YOUR TASK
Of the records that follow, copy only the lines from the line containing "red semicircle: (155, 355)" to the line containing "pink arrow: (442, 491) -> (485, 546), moved", both included, exactly as written.

LISTED ENTRIES
== Segment start ==
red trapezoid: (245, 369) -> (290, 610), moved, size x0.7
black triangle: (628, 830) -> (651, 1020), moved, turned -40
== Segment end ==
== Segment start ==
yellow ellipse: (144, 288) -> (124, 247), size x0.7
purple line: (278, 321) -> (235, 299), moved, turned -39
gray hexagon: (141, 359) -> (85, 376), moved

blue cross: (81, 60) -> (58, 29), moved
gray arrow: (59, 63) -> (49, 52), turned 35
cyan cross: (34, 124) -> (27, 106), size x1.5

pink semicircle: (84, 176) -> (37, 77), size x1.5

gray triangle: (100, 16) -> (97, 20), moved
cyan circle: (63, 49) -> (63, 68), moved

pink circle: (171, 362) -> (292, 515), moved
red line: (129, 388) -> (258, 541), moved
== Segment end ==
== Segment start ==
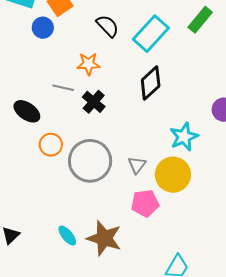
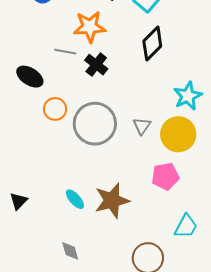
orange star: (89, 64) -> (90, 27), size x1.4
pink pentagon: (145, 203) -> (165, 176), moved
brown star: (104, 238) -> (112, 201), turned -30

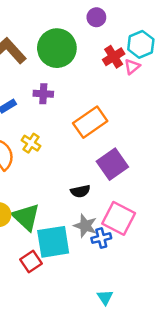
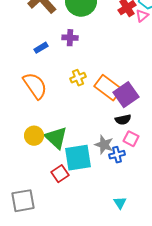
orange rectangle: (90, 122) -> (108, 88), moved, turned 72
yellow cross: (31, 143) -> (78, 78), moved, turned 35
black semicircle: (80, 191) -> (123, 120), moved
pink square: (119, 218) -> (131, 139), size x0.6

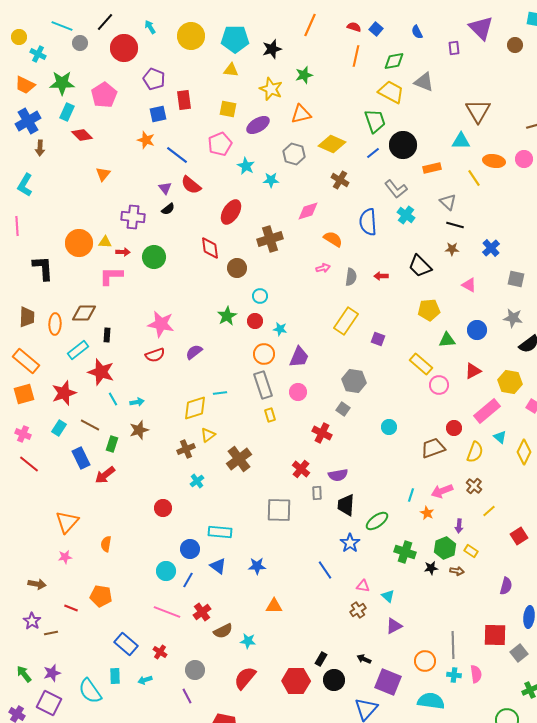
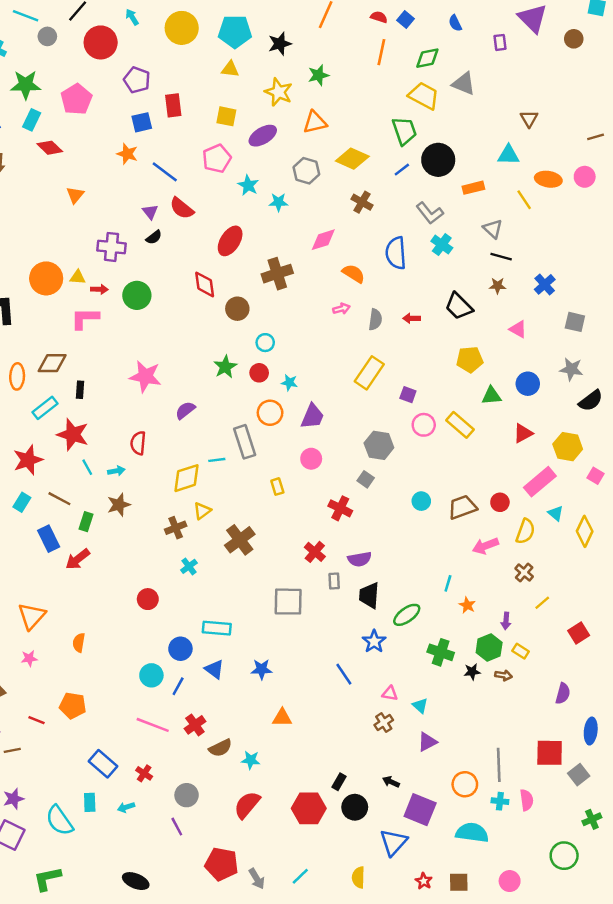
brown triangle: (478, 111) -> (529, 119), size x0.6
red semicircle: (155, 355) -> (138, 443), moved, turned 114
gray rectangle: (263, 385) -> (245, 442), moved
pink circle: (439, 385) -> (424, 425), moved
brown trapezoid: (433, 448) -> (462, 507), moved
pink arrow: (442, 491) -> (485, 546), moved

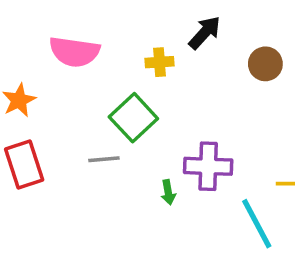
== Segment end ==
ANSWER SPACE
red semicircle: (155, 355) -> (138, 443), moved, turned 114
gray rectangle: (263, 385) -> (245, 442), moved
pink circle: (439, 385) -> (424, 425), moved
brown trapezoid: (433, 448) -> (462, 507), moved
pink arrow: (442, 491) -> (485, 546), moved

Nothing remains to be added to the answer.